**Exercise prompt:**
Set down exactly, from the records below, the line with "black circle: (209, 1195)" through the line with "brown circle: (60, 328) -> (102, 429), moved", and nothing else.

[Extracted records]
● ● ●
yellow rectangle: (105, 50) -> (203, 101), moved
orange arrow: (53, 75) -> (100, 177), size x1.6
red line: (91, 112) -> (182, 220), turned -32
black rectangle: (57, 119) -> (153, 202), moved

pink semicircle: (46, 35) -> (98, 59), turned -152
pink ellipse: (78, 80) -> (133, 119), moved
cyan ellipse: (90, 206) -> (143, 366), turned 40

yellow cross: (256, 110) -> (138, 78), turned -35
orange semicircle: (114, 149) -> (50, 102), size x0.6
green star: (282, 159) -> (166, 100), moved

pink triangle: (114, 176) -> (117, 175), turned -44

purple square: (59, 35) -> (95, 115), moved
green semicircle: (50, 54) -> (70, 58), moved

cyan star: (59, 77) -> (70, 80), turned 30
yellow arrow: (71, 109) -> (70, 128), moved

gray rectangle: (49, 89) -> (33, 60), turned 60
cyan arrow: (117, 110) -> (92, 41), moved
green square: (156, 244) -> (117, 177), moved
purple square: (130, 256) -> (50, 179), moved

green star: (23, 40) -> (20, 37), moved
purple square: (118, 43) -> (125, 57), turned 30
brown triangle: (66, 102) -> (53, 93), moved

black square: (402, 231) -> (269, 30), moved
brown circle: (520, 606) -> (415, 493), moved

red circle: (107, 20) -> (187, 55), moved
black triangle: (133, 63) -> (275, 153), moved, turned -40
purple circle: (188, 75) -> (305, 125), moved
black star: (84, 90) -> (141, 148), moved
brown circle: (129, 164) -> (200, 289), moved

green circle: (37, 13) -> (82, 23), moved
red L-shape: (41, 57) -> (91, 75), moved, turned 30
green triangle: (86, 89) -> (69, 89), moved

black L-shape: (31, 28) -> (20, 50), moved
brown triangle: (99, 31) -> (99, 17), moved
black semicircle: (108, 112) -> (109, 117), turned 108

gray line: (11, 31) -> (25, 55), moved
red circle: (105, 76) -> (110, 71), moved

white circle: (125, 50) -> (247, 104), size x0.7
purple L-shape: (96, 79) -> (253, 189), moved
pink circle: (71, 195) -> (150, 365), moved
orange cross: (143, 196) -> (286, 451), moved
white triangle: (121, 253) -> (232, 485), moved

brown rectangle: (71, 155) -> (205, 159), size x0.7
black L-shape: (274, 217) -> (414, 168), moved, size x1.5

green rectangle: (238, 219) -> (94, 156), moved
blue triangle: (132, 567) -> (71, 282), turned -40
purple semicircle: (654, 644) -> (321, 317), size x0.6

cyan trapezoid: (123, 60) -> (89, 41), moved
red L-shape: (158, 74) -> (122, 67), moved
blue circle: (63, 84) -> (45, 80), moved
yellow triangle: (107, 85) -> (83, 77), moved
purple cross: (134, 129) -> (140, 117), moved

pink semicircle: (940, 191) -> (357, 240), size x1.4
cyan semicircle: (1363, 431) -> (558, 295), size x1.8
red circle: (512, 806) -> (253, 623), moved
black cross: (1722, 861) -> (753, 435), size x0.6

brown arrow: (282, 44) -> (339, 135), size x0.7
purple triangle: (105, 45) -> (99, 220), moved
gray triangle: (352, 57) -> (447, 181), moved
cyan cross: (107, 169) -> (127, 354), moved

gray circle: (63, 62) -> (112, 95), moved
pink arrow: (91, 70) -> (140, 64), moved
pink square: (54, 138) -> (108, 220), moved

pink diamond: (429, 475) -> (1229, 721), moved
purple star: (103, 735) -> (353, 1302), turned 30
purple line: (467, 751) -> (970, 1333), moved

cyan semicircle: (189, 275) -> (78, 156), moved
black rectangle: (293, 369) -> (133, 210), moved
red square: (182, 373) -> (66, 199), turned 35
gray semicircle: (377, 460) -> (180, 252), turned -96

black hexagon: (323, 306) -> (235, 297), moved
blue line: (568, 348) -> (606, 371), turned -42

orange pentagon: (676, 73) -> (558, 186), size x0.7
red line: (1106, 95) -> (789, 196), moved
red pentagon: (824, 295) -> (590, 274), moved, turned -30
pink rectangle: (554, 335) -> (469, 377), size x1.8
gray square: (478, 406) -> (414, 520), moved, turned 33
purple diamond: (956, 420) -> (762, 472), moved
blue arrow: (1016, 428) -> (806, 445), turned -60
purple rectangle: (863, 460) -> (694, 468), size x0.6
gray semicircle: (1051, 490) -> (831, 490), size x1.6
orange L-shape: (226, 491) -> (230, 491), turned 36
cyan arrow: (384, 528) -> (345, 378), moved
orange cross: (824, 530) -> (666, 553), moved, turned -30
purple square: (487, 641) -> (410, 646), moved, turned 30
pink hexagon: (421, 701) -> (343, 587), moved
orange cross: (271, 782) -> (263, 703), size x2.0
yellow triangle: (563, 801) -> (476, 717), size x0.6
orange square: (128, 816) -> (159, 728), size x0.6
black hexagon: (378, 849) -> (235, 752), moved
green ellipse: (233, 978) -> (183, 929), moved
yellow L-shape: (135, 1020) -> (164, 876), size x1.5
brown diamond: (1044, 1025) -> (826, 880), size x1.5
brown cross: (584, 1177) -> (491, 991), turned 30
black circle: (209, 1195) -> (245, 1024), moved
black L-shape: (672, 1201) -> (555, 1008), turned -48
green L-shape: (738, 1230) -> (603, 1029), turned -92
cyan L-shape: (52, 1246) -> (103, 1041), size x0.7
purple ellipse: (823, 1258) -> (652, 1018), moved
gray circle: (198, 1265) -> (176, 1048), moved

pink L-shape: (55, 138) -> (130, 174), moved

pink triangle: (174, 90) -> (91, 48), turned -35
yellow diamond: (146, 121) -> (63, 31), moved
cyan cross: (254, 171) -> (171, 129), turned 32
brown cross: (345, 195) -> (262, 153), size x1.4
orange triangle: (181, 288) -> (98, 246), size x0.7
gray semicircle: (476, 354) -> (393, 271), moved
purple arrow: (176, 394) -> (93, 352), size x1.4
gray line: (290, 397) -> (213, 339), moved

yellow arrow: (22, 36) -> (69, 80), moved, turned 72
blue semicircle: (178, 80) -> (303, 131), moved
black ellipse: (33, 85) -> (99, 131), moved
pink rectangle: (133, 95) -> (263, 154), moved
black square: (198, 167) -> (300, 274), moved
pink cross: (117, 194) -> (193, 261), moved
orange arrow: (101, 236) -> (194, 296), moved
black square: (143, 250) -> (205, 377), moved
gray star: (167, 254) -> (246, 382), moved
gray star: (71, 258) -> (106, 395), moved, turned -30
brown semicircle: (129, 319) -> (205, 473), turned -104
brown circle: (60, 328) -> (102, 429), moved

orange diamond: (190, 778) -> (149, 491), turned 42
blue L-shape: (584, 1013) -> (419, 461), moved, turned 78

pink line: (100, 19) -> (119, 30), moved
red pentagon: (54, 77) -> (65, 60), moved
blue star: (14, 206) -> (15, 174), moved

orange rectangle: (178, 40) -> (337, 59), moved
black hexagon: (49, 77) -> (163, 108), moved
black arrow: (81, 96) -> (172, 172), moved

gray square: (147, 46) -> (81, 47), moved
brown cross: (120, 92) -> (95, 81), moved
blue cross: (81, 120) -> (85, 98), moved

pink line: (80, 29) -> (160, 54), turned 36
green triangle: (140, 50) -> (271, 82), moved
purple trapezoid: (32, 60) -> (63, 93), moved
● ● ●
**Answer below:**
black circle: (209, 1195) -> (245, 1024), moved
black L-shape: (672, 1201) -> (555, 1008), turned -48
green L-shape: (738, 1230) -> (603, 1029), turned -92
cyan L-shape: (52, 1246) -> (103, 1041), size x0.7
purple ellipse: (823, 1258) -> (652, 1018), moved
gray circle: (198, 1265) -> (176, 1048), moved

pink L-shape: (55, 138) -> (130, 174), moved

pink triangle: (174, 90) -> (91, 48), turned -35
yellow diamond: (146, 121) -> (63, 31), moved
cyan cross: (254, 171) -> (171, 129), turned 32
brown cross: (345, 195) -> (262, 153), size x1.4
orange triangle: (181, 288) -> (98, 246), size x0.7
gray semicircle: (476, 354) -> (393, 271), moved
purple arrow: (176, 394) -> (93, 352), size x1.4
gray line: (290, 397) -> (213, 339), moved

yellow arrow: (22, 36) -> (69, 80), moved, turned 72
blue semicircle: (178, 80) -> (303, 131), moved
black ellipse: (33, 85) -> (99, 131), moved
pink rectangle: (133, 95) -> (263, 154), moved
black square: (198, 167) -> (300, 274), moved
pink cross: (117, 194) -> (193, 261), moved
orange arrow: (101, 236) -> (194, 296), moved
black square: (143, 250) -> (205, 377), moved
gray star: (167, 254) -> (246, 382), moved
gray star: (71, 258) -> (106, 395), moved, turned -30
brown semicircle: (129, 319) -> (205, 473), turned -104
brown circle: (60, 328) -> (102, 429), moved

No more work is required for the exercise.